*What you need to do*: Gather every line of the data below that contains the string "vacant". Treat uppercase and lowercase as different.

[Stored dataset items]
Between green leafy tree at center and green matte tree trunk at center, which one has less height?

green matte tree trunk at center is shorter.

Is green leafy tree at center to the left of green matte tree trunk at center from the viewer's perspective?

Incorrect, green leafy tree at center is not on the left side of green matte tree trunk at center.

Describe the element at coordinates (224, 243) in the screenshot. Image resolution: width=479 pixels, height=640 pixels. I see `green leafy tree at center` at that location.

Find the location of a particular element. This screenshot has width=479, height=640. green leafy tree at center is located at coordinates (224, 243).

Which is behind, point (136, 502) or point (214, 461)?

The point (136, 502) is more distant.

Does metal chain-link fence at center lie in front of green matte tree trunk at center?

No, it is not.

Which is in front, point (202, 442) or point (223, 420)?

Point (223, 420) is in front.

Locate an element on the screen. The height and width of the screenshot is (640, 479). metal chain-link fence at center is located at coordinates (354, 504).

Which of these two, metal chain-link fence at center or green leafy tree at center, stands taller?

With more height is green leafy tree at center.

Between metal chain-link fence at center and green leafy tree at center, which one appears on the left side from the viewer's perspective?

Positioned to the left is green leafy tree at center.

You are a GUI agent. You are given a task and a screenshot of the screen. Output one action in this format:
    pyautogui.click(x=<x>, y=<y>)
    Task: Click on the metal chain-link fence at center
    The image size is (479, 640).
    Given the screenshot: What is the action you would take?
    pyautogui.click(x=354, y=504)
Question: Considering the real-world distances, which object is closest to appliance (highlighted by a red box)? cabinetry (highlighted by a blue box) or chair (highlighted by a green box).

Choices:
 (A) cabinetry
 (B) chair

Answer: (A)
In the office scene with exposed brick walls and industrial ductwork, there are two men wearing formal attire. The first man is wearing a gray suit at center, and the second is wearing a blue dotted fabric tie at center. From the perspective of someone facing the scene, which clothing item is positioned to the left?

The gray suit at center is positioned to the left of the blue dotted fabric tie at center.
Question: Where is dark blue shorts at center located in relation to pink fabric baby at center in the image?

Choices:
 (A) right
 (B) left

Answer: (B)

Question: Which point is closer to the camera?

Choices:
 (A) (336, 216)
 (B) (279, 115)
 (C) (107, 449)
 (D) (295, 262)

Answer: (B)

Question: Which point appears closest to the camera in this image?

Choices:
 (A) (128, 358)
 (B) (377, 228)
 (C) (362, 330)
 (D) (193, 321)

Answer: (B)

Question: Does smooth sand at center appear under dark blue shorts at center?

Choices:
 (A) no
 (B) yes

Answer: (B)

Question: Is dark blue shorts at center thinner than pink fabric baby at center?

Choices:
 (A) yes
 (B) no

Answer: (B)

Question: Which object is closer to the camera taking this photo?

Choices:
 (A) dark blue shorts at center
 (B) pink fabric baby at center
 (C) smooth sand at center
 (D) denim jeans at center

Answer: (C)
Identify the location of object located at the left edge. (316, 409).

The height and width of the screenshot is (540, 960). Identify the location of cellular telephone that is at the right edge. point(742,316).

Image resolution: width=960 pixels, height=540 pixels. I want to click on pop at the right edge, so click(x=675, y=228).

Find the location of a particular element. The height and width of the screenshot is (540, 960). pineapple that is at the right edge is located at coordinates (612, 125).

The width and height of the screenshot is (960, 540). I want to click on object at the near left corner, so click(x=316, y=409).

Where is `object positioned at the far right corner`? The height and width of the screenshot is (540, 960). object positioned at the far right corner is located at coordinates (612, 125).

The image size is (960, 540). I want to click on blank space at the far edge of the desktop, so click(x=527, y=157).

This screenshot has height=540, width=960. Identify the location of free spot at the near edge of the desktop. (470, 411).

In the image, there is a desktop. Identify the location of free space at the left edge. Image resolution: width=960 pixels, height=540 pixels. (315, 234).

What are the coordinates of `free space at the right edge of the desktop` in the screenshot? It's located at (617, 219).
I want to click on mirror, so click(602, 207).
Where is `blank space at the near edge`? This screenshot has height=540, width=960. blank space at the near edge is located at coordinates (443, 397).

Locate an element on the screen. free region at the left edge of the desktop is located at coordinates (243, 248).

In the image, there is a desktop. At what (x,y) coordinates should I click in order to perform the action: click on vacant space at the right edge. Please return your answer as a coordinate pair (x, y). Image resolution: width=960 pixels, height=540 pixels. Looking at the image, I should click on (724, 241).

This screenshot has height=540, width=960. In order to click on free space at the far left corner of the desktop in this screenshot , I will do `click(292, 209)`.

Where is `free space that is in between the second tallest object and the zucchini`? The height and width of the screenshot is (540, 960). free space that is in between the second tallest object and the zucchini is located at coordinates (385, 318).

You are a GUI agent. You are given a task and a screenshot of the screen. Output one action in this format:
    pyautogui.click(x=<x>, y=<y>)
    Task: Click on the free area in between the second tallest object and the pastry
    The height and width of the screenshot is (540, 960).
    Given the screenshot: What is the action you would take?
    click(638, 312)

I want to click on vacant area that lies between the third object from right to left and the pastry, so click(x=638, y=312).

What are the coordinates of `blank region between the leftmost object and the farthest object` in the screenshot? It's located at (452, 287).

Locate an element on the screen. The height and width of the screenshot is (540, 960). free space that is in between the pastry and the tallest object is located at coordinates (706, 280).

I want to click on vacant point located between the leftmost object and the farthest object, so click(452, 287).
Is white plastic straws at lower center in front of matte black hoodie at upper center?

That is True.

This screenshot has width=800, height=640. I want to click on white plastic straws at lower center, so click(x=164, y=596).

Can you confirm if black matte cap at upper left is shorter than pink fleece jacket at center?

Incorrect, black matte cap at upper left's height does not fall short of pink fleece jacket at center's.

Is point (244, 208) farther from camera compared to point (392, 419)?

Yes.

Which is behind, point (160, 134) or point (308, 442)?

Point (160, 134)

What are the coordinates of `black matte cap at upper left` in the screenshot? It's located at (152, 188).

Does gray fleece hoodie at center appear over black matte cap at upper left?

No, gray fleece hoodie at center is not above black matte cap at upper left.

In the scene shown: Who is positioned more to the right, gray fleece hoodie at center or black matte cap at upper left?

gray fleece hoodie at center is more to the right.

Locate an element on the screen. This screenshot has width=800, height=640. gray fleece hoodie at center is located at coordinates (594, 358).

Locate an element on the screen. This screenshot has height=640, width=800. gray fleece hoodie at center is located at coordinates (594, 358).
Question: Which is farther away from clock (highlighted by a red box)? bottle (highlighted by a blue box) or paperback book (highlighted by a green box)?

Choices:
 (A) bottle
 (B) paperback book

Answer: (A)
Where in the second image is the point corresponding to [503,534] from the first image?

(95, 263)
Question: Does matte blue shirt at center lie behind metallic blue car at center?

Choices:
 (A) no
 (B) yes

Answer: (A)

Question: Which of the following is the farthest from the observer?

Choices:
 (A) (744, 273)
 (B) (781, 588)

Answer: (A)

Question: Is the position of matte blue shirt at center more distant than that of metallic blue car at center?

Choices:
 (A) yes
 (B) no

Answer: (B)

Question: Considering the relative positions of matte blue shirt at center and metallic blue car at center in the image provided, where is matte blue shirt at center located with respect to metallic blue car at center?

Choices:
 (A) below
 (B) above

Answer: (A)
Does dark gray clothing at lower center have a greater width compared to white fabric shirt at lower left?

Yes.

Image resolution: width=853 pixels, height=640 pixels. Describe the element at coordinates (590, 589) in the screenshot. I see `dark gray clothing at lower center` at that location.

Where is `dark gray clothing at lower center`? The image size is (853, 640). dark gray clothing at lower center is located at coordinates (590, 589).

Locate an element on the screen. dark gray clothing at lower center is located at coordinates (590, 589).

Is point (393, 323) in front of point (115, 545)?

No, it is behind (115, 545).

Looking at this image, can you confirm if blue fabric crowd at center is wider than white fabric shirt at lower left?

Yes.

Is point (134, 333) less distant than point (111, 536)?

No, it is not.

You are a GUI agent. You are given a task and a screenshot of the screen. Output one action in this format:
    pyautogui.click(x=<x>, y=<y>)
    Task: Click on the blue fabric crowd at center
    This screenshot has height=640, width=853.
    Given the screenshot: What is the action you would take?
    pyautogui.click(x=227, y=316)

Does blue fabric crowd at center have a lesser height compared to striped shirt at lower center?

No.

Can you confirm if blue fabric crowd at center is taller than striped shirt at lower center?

*Finished exercise*:
In the image, there is a desktop. At what (x,y) coordinates should I click in order to perform the action: click on vacant space at the right edge. Please return your answer as a coordinate pair (x, y). Image resolution: width=960 pixels, height=540 pixels. Looking at the image, I should click on (724, 241).
I want to click on vacant area that lies between the third object from right to left and the pastry, so click(x=638, y=312).
I want to click on vacant point located between the leftmost object and the farthest object, so click(452, 287).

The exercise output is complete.